* _DATA_:
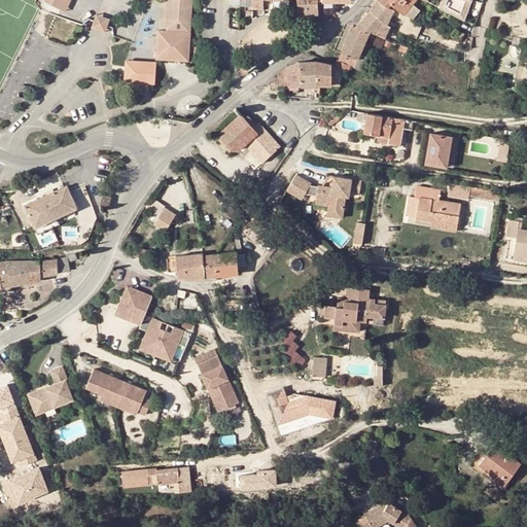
[(63,0),(60,7),(65,10),(69,0),(63,0)]
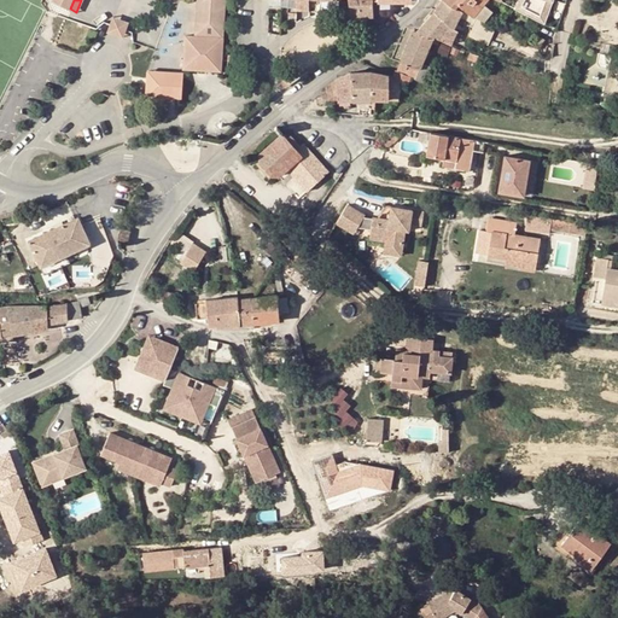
[(203,23),(196,23),(194,36),(221,39),(223,0),(204,0),(203,17),(203,23)]
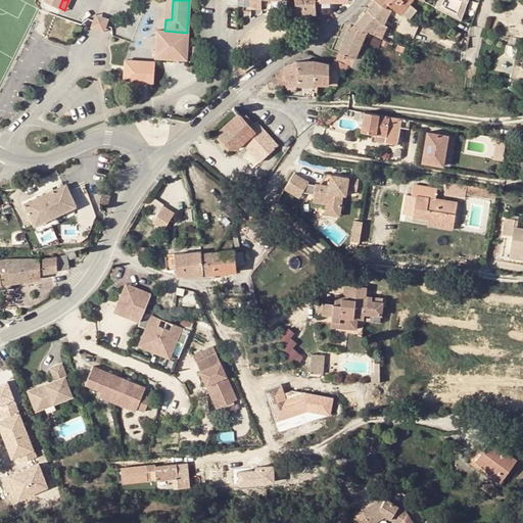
[(250,0),(250,7),(262,8),(260,0),(250,0)]
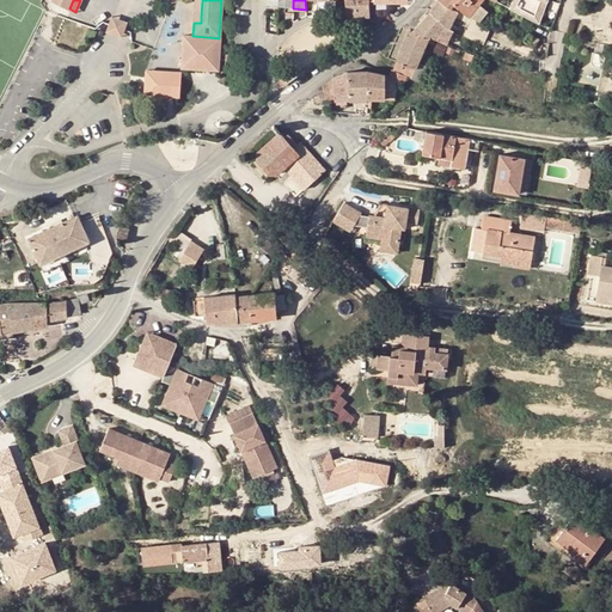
[(305,0),(306,10),(318,11),(318,0),(305,0)]
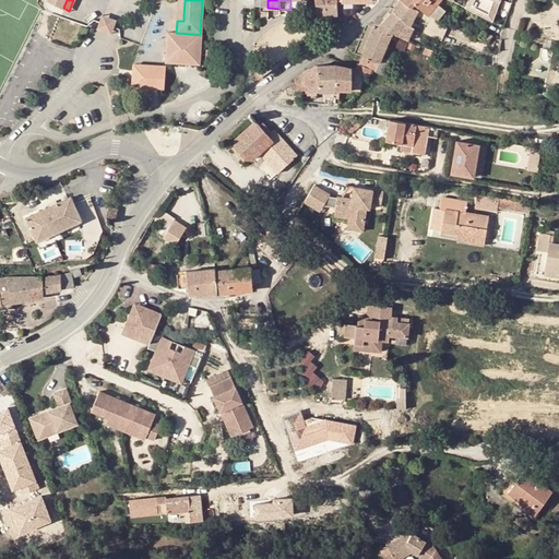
[(337,15),(335,0),(314,0),(317,19),(324,19),(328,15),(331,15),(337,15)]
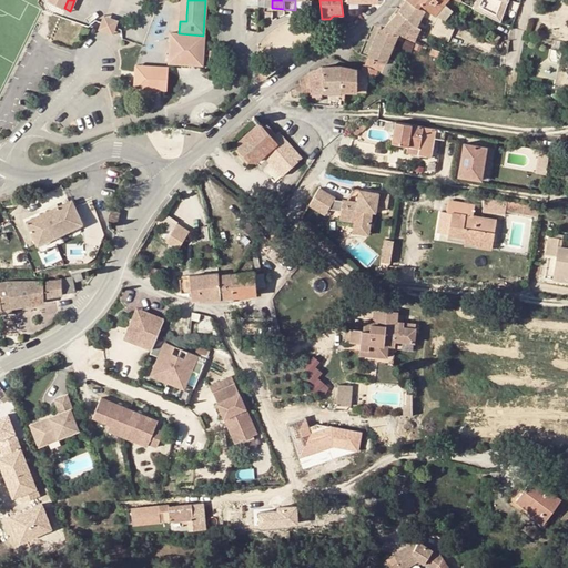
[(406,0),(397,13),(384,29),(389,31),(398,34),(404,37),(415,24),(413,21),(418,7),(406,0)]
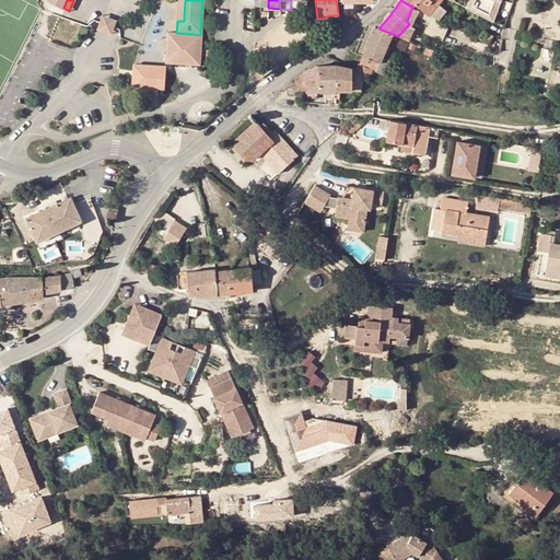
[(401,0),(404,1),(424,11),(439,19),(446,9),(440,3),(441,0),(401,0)]
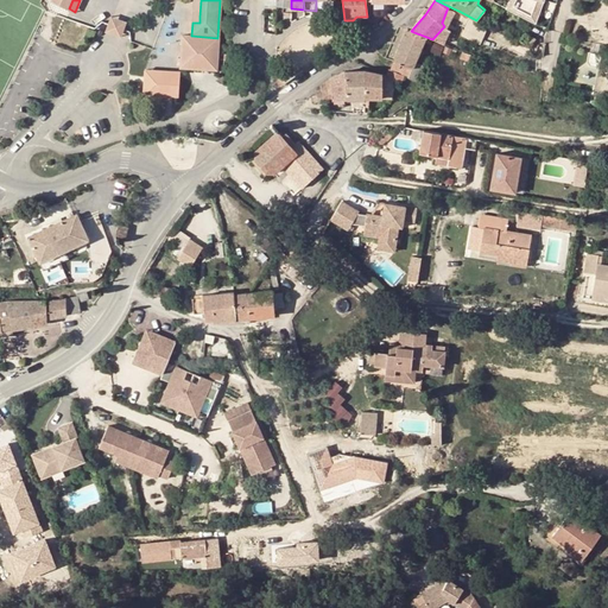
[(493,1),(491,0),(479,0),(477,4),(485,10),(488,13),(496,2),(493,1)]
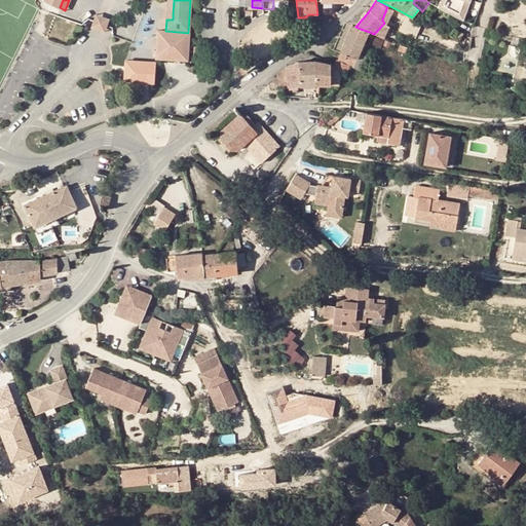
[(424,0),(426,1),(425,0),(441,0),(438,6),(465,21),(473,0),(424,0)]
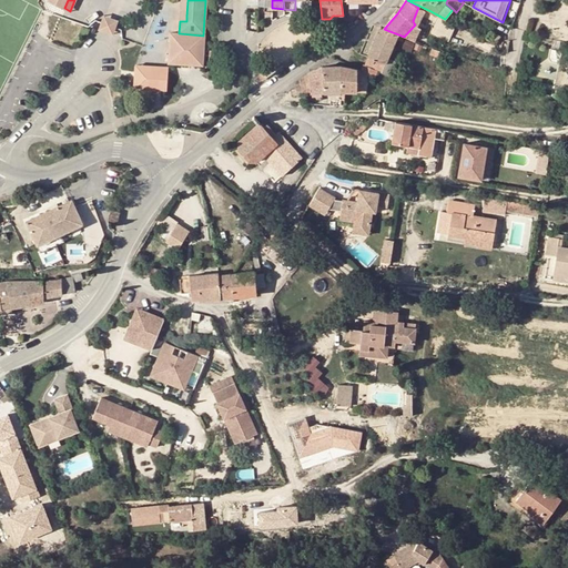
[(107,32),(113,34),(115,28),(118,21),(104,16),(102,22),(99,30),(107,32)]
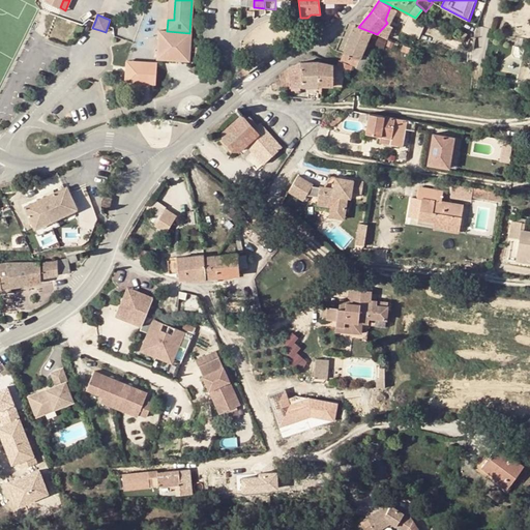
[(363,54),(367,42),(371,35),(372,32),(363,29),(358,27),(355,26),(348,45),(341,60),(354,65),(357,67),(365,71),(372,57),(366,55),(363,54)]
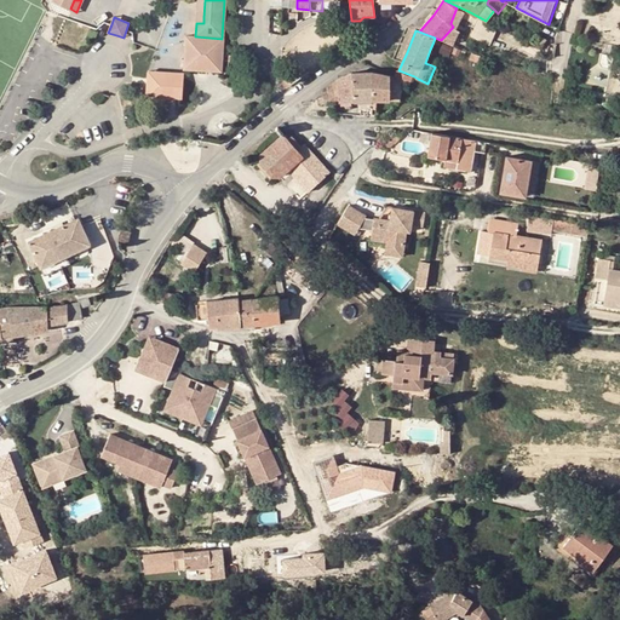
[(195,36),(185,36),(183,72),(218,74),(219,61),(222,39),(195,36)]
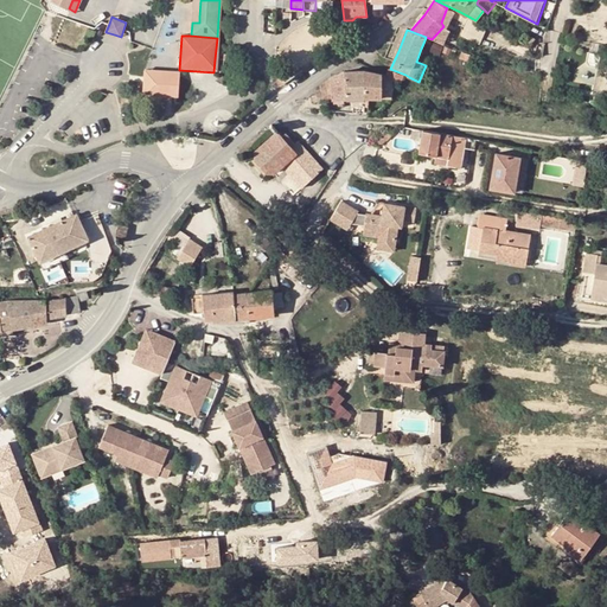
[(531,48),(531,49),(538,52),(542,43),(530,36),(525,44),(531,48)]
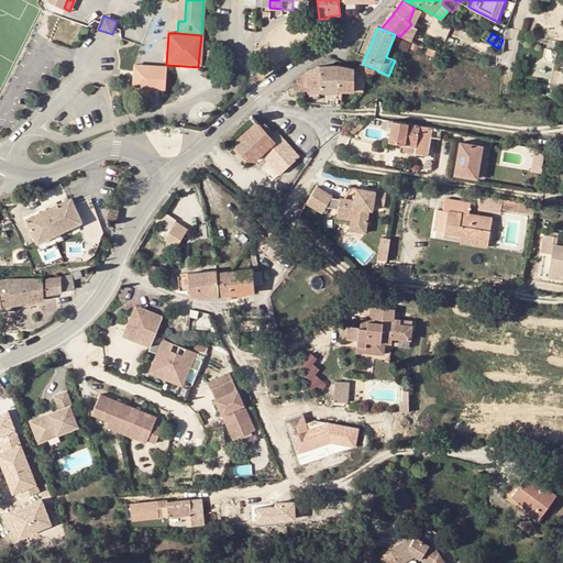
[(412,43),(411,43),(403,40),(399,48),(409,52),(410,48),(412,43)]
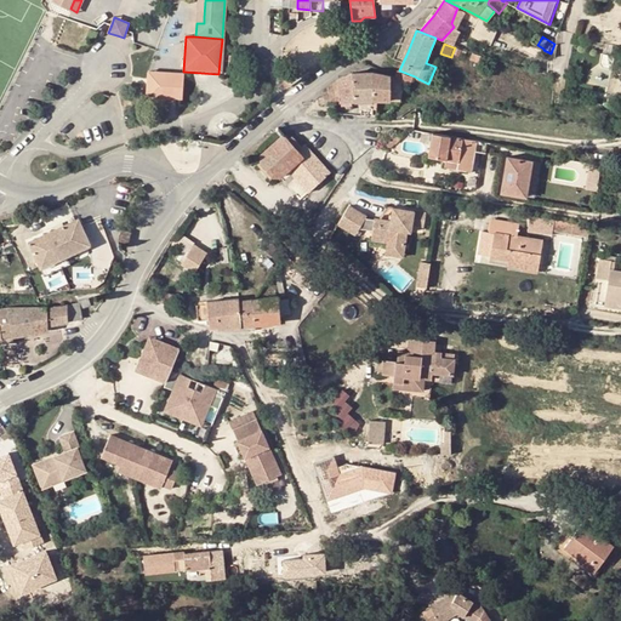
[(469,52),(455,47),(453,53),(466,60),(469,52)]
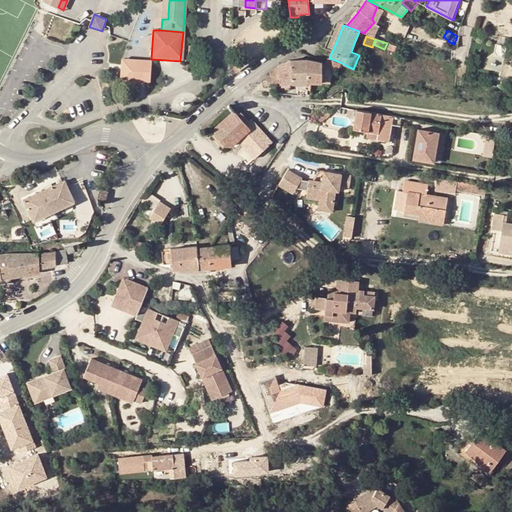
[(342,63),(329,58),(328,58),(325,63),(333,67),(339,70),(342,63)]
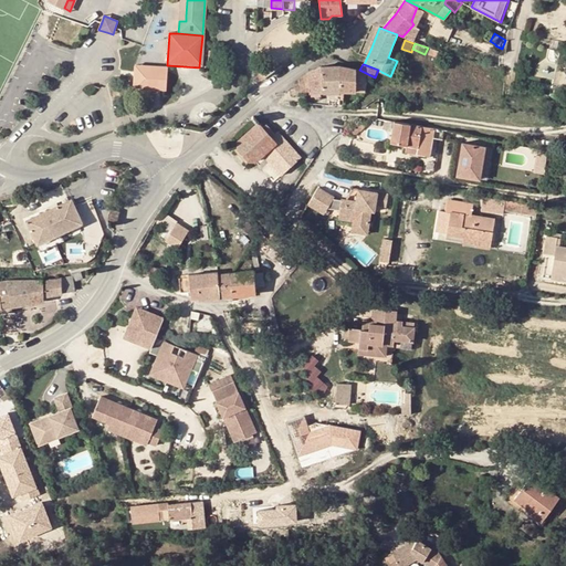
[(323,92),(342,92),(341,65),(322,66),(323,92)]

* _ACTIVITY_: Retype everything in the entries above exactly. The pictures are to be omitted.

* _FINAL ANSWER_:
[(63,0),(60,7),(65,10),(69,0),(63,0)]
[(203,23),(196,23),(194,36),(221,39),(223,0),(204,0),(203,17),(203,23)]
[(250,0),(250,7),(262,8),(260,0),(250,0)]
[(305,0),(306,10),(318,11),(318,0),(305,0)]
[(337,15),(335,0),(314,0),(317,19),(324,19),(328,15),(331,15),(337,15)]
[(406,0),(397,13),(384,29),(389,31),(398,34),(404,37),(415,24),(413,21),(418,7),(406,0)]
[(401,0),(404,1),(424,11),(439,19),(446,9),(440,3),(441,0),(401,0)]
[(493,1),(491,0),(479,0),(477,4),(485,10),(488,13),(496,2),(493,1)]
[(424,0),(426,1),(425,0),(441,0),(438,6),(465,21),(473,0),(424,0)]
[(107,32),(113,34),(115,28),(118,21),(104,16),(102,22),(99,30),(107,32)]
[(363,54),(367,42),(371,35),(372,32),(363,29),(358,27),(355,26),(348,45),(341,60),(354,65),(357,67),(365,71),(372,57),(366,55),(363,54)]
[(195,36),(185,36),(183,72),(218,74),(219,61),(222,39),(195,36)]
[(531,48),(531,49),(538,52),(542,43),(530,36),(525,44),(531,48)]
[(412,43),(411,43),(403,40),(399,48),(409,52),(410,48),(412,43)]
[(469,52),(455,47),(453,53),(466,60),(469,52)]
[(342,63),(329,58),(328,58),(325,63),(333,67),(339,70),(342,63)]
[(323,92),(342,92),(341,65),(322,66),(323,92)]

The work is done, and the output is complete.